EXERCISE PROMPT: In the data that follows, find the line with "camera: 55 degrees right, 10 degrees down"; transcribe it, every later line up to the one with "camera: 40 degrees right, 20 degrees up", and that line as well, exactly and with no others.

ENTRIES SHOWN:
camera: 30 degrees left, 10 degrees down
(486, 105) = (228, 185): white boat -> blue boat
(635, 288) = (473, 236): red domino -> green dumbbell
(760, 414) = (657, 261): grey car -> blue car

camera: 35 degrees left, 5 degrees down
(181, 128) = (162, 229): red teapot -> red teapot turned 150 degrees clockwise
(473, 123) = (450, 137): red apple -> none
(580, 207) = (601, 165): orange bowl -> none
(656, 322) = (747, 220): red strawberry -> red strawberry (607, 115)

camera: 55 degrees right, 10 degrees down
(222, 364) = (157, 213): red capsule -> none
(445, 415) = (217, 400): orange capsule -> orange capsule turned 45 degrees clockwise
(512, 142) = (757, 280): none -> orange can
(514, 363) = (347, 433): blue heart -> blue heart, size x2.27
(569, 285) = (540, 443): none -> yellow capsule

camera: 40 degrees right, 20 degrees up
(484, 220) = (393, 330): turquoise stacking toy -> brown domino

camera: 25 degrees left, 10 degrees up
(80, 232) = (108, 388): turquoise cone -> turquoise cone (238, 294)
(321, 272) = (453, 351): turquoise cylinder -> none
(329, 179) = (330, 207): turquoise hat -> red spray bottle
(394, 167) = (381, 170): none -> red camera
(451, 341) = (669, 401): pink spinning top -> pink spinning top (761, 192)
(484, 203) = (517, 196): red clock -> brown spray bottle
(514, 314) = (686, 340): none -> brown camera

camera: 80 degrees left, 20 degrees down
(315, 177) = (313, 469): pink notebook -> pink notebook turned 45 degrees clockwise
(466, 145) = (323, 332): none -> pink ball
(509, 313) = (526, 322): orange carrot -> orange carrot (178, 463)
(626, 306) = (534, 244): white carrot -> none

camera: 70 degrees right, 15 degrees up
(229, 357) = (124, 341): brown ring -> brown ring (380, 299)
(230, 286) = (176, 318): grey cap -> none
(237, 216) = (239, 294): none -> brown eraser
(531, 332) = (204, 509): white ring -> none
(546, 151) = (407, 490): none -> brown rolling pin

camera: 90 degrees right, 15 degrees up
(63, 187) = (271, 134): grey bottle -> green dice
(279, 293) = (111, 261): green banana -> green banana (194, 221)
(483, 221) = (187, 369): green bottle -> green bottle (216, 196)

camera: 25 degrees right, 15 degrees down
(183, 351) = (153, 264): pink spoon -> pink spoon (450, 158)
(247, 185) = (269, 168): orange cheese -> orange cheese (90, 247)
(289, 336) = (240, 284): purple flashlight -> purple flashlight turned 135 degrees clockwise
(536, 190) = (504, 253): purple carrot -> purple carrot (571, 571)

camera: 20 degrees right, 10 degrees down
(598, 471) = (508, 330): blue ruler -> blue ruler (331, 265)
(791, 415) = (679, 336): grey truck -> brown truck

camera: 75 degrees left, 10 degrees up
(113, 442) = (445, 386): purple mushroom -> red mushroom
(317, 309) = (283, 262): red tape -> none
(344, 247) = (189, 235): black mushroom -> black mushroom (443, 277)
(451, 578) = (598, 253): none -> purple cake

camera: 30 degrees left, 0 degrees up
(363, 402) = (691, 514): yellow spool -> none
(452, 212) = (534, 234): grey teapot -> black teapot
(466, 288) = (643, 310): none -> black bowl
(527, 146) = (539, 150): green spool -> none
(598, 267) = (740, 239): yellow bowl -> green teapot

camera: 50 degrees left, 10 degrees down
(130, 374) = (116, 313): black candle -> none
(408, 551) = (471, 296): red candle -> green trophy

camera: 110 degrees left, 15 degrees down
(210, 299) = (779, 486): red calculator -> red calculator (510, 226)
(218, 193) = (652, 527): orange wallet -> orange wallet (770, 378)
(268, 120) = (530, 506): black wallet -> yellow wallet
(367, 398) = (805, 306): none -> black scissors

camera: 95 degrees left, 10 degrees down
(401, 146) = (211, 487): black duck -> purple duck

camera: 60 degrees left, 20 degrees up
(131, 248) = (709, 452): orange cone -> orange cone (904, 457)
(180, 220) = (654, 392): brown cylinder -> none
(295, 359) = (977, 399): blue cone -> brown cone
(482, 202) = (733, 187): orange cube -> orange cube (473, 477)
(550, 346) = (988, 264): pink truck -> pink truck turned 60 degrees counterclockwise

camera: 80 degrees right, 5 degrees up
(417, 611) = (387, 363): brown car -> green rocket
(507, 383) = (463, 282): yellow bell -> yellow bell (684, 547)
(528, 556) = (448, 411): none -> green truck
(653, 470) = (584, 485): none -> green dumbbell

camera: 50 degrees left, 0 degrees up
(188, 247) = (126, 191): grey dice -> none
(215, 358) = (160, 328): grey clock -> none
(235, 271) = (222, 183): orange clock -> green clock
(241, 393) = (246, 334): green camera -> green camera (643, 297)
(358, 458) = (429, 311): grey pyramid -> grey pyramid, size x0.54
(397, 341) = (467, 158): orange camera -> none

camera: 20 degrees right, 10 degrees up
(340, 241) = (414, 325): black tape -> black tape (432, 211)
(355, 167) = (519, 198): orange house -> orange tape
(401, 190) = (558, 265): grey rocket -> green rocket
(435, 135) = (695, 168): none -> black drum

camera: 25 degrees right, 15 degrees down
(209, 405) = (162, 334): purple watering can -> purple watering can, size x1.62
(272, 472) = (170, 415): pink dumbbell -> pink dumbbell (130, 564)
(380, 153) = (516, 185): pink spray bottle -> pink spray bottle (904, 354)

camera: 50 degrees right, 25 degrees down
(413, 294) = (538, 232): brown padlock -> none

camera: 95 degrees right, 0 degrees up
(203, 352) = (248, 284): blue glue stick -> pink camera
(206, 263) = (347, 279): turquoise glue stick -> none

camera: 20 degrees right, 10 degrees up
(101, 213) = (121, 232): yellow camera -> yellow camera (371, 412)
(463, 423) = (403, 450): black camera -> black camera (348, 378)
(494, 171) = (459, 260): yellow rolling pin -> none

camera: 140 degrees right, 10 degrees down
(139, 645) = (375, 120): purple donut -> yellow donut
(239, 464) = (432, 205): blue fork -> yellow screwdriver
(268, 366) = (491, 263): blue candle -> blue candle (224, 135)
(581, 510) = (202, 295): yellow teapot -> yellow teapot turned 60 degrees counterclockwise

RESPONSE FOR THIS EXERCISE:
camera: 55 degrees right, 10 degrees down
(222, 364) = (157, 213): red capsule -> none
(445, 415) = (217, 400): orange capsule -> orange capsule turned 45 degrees clockwise
(512, 142) = (757, 280): none -> orange can
(514, 363) = (347, 433): blue heart -> blue heart, size x2.27
(569, 285) = (540, 443): none -> yellow capsule

camera: 40 degrees right, 20 degrees up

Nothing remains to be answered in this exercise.